__Item-finding records__:
** start **
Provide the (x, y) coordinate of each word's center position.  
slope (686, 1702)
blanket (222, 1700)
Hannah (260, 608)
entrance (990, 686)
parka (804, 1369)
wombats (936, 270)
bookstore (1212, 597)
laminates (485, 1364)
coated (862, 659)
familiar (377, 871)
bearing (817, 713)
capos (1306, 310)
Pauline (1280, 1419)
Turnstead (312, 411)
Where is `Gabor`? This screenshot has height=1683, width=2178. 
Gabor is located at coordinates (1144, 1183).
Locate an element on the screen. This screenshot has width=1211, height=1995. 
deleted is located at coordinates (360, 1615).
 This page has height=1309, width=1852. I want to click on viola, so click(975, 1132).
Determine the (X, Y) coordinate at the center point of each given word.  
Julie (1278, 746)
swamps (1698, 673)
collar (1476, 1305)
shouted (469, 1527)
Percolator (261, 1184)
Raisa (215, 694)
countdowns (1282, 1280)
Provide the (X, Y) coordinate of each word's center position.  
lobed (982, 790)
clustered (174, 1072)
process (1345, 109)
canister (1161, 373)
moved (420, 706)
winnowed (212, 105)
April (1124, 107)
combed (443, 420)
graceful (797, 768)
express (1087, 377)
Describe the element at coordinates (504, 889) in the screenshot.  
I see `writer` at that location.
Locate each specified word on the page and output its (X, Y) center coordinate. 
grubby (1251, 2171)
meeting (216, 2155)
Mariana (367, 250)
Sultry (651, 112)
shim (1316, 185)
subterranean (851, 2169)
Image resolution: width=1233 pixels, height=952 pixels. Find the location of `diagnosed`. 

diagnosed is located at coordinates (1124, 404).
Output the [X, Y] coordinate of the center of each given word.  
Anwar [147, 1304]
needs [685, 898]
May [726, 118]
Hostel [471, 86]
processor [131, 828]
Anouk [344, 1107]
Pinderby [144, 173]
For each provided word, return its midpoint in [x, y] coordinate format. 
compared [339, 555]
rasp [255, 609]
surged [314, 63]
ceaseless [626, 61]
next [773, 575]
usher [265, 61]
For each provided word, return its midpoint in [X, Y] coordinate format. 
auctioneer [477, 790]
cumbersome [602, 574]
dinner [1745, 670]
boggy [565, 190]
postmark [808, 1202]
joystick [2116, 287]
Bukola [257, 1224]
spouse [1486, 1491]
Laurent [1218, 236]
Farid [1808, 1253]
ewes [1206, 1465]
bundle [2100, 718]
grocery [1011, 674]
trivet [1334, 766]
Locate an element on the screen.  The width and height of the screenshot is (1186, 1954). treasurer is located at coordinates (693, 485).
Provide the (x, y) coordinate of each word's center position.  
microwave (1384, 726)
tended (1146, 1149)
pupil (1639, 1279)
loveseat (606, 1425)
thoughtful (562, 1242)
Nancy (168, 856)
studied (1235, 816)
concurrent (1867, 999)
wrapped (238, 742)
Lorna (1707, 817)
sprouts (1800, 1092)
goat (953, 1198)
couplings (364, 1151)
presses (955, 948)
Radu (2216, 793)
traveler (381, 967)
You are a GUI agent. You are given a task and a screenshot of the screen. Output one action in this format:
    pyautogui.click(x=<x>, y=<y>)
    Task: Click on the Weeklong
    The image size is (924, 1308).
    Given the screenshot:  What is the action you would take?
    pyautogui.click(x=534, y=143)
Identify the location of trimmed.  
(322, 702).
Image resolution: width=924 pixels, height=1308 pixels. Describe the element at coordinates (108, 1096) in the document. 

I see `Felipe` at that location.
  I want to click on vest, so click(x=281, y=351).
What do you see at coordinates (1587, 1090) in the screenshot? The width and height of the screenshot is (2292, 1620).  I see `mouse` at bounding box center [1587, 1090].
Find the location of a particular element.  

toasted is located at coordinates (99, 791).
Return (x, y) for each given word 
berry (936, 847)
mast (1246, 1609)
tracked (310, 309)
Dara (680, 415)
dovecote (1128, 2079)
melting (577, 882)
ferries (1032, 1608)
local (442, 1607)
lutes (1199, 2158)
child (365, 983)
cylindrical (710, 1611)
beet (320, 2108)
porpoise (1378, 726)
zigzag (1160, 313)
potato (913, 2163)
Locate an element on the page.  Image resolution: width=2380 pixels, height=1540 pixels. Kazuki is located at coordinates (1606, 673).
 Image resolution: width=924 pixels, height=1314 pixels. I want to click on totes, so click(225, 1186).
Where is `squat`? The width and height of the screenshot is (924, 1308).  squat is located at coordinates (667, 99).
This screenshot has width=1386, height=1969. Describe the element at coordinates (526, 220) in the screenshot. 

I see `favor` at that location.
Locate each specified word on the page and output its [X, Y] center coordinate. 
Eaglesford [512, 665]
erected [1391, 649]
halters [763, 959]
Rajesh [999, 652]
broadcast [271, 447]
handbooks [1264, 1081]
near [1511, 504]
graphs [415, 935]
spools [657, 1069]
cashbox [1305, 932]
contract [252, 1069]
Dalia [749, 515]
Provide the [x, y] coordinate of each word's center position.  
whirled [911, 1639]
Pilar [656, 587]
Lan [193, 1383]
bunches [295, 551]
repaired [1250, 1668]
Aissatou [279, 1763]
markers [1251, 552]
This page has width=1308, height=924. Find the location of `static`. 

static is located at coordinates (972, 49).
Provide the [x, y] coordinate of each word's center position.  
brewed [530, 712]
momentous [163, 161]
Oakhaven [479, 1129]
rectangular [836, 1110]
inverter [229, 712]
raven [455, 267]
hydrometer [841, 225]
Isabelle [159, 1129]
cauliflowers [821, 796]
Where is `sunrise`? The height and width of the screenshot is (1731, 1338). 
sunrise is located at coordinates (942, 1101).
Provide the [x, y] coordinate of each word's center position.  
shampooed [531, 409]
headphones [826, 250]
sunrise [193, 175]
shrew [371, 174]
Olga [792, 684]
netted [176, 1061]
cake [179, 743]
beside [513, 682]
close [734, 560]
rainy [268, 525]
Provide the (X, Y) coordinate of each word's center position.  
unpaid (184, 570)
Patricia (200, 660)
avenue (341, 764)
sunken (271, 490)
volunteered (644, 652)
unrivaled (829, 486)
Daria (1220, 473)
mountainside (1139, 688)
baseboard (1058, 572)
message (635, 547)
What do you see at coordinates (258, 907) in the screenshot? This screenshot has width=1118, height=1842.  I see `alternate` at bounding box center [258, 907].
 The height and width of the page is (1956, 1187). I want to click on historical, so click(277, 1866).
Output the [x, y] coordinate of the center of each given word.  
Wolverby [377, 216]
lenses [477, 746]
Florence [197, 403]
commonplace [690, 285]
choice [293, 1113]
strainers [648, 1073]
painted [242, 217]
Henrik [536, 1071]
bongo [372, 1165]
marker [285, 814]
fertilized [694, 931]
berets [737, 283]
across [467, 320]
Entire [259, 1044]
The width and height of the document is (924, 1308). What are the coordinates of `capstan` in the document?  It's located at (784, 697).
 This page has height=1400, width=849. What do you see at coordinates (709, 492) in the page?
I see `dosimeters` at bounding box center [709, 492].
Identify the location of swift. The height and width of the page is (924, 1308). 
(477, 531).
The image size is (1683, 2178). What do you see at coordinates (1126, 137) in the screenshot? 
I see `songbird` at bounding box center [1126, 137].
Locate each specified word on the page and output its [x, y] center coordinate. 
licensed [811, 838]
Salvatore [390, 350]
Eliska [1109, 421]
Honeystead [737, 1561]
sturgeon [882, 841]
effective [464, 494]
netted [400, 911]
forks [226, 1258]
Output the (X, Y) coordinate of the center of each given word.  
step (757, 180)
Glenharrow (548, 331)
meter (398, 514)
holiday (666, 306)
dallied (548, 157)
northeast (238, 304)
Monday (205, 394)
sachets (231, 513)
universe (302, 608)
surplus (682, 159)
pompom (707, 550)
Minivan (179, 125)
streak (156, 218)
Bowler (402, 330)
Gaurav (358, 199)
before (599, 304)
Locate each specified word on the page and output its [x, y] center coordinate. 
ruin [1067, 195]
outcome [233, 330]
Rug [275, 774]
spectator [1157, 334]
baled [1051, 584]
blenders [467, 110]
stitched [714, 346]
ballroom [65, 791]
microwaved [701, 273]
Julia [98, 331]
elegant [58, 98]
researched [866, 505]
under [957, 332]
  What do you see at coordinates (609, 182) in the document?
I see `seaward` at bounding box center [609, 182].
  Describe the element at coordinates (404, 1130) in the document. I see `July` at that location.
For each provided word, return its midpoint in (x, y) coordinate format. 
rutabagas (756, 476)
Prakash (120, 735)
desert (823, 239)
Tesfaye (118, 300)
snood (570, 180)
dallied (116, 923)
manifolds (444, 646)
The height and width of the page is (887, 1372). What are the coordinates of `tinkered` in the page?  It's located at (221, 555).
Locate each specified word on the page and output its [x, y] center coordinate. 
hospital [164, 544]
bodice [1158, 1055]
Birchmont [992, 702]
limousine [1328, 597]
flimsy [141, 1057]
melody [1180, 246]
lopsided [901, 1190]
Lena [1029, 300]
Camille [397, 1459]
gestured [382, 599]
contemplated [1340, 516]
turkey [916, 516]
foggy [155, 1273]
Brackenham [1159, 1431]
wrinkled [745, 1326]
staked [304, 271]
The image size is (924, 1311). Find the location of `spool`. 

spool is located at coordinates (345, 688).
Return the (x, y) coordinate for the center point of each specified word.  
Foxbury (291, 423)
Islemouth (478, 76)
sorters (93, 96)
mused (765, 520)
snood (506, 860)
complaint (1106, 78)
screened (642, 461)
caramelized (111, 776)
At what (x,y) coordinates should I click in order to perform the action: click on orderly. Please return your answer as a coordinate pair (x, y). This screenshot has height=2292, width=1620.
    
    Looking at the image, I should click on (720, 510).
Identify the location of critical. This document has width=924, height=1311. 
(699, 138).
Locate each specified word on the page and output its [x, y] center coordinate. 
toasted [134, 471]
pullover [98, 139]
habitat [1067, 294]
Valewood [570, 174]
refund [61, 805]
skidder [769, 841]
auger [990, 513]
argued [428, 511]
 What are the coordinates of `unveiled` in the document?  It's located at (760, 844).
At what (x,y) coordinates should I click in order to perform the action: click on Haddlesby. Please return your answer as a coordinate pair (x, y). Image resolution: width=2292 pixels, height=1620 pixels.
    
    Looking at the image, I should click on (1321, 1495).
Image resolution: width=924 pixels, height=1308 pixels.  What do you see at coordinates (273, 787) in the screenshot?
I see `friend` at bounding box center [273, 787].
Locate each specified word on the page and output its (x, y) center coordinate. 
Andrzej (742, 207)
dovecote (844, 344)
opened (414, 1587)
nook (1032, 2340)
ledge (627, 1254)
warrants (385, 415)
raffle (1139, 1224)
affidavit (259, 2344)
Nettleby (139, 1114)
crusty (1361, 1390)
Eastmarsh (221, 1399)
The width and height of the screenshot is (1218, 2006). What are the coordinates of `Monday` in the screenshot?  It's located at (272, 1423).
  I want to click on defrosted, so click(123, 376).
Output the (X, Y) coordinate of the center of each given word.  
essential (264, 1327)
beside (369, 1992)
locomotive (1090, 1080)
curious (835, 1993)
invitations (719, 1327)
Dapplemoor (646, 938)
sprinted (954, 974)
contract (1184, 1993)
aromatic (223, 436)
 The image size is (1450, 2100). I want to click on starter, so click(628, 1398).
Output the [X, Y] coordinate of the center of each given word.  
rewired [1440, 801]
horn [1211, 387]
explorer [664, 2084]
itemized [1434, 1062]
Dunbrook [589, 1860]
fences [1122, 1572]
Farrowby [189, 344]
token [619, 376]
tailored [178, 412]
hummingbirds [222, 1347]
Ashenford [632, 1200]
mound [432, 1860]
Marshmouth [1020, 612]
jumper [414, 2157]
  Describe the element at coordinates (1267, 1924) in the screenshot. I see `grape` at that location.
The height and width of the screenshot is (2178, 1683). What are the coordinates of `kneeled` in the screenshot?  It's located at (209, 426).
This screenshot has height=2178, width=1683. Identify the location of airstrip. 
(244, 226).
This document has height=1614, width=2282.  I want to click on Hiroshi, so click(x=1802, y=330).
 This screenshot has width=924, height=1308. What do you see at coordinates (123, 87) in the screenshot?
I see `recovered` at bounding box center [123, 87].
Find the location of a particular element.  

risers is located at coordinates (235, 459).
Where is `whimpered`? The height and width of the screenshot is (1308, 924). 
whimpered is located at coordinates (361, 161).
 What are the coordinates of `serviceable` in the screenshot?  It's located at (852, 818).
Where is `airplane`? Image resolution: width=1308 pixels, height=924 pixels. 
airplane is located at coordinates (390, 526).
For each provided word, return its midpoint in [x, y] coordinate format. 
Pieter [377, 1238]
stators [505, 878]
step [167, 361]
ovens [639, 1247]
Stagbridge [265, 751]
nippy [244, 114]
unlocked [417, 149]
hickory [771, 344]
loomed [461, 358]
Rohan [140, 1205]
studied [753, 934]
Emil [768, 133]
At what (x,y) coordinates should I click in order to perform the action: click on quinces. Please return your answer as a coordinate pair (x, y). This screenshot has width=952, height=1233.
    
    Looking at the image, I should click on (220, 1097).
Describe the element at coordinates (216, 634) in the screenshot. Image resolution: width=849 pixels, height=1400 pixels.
** end **
__Given problem__: Please repeat, word for word, the lines of the listing from the line with "For each provided word, return its midpoint in (x, y)" up to and including the line with "staked [304, 271]".

__Solution for this problem__:
For each provided word, return its midpoint in (x, y) coordinate format. 
rutabagas (756, 476)
Prakash (120, 735)
desert (823, 239)
Tesfaye (118, 300)
snood (570, 180)
dallied (116, 923)
manifolds (444, 646)
The height and width of the page is (887, 1372). What are the coordinates of `tinkered` in the page?  It's located at (221, 555).
Locate each specified word on the page and output its [x, y] center coordinate. 
hospital [164, 544]
bodice [1158, 1055]
Birchmont [992, 702]
limousine [1328, 597]
flimsy [141, 1057]
melody [1180, 246]
lopsided [901, 1190]
Lena [1029, 300]
Camille [397, 1459]
gestured [382, 599]
contemplated [1340, 516]
turkey [916, 516]
foggy [155, 1273]
Brackenham [1159, 1431]
wrinkled [745, 1326]
staked [304, 271]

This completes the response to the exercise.